◆ TASK ITEM ◆
Pictures do not belong in the copy. Return all of the entries exactly.

━━ DATA FOR THIS TASK ━━

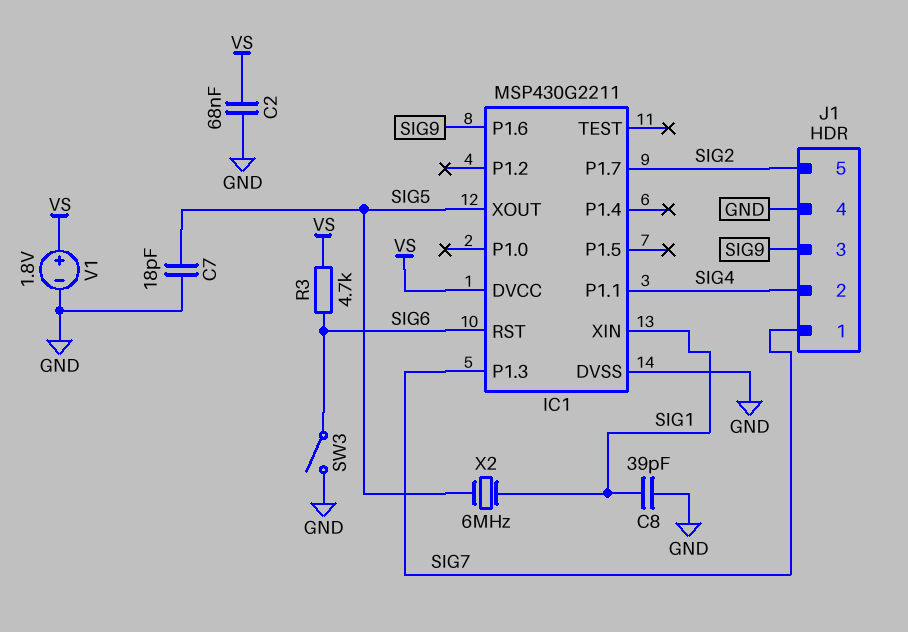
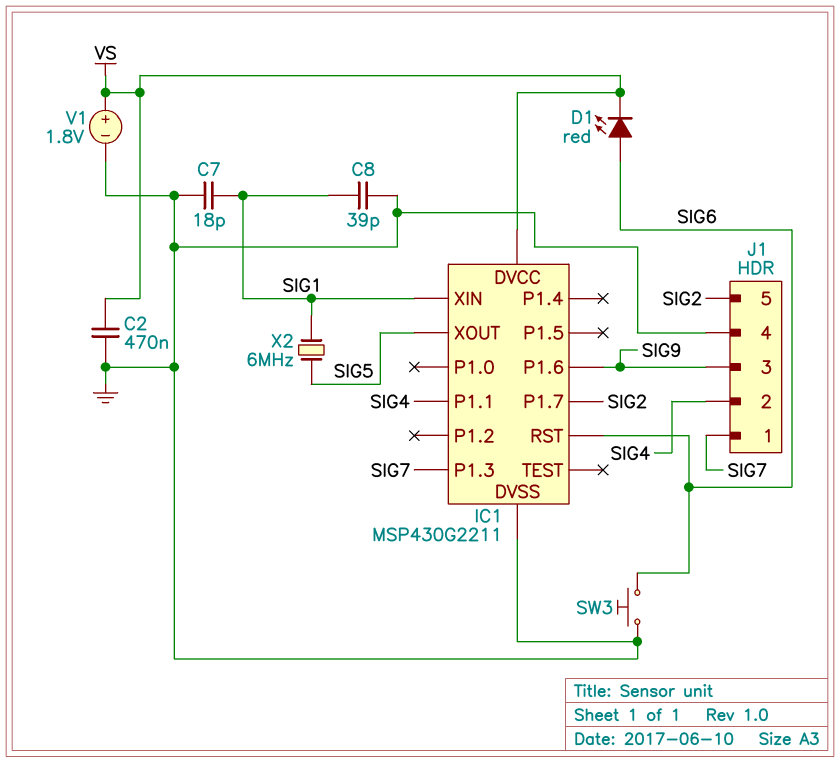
C2: 68nF (GND, VS) -> 470nF (GND, VS)
C7: 18pF (GND, SIG5) -> 18pF (GND, SIG1)
D1: none -> LED red (A SIG6, K VS)
R3: 4.7k (SIG6, VS) -> none
SW3: switch (GND, SIG6) -> button (GND, SIG6)

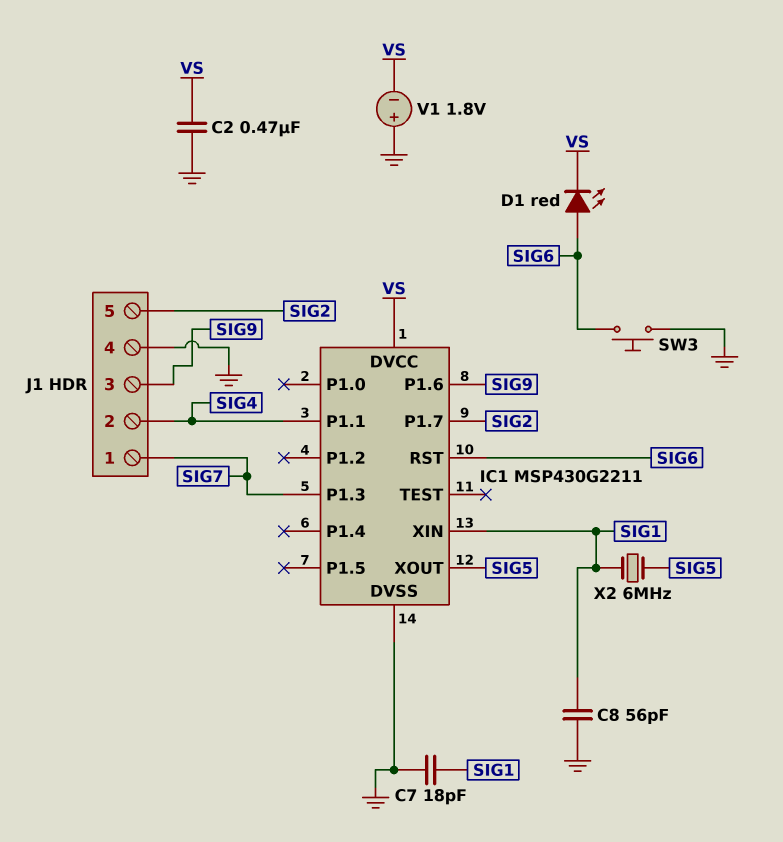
C8: 39pF (GND, SIG1) -> 56pF (GND, SIG1)
V1: 1.8V (plus VS, minus GND) -> 1.8V (plus GND, minus VS)

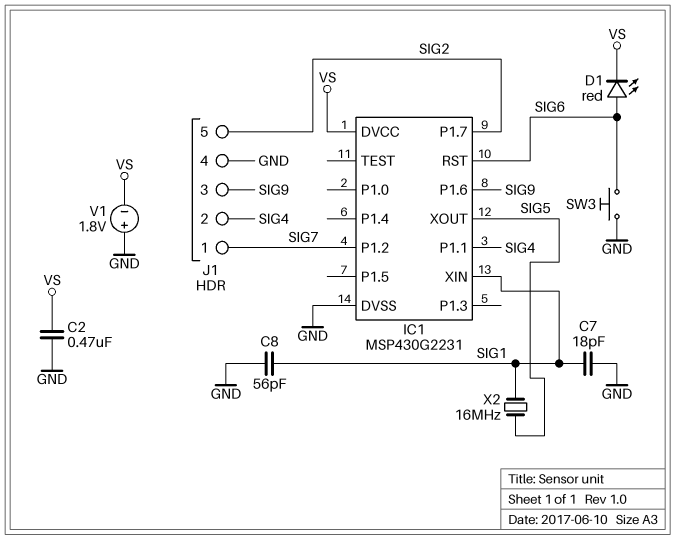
IC1: MSP430G2211 -> MSP430G2231
IC1 pin P1.2: none -> SIG7
IC1 pin P1.3: SIG7 -> none
X2: 6MHz (SIG1, SIG5) -> 16MHz (SIG1, SIG5)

━━━

◆ SOLUTION ◆
C2: 68nF (GND, VS) -> 470nF (GND, VS)
C7: 18pF (GND, SIG5) -> 18pF (GND, SIG1)
D1: none -> LED red (A SIG6, K VS)
R3: 4.7k (SIG6, VS) -> none
SW3: switch (GND, SIG6) -> button (GND, SIG6)

C8: 39pF (GND, SIG1) -> 56pF (GND, SIG1)
V1: 1.8V (plus VS, minus GND) -> 1.8V (plus GND, minus VS)

IC1: MSP430G2211 -> MSP430G2231
IC1 pin P1.2: none -> SIG7
IC1 pin P1.3: SIG7 -> none
X2: 6MHz (SIG1, SIG5) -> 16MHz (SIG1, SIG5)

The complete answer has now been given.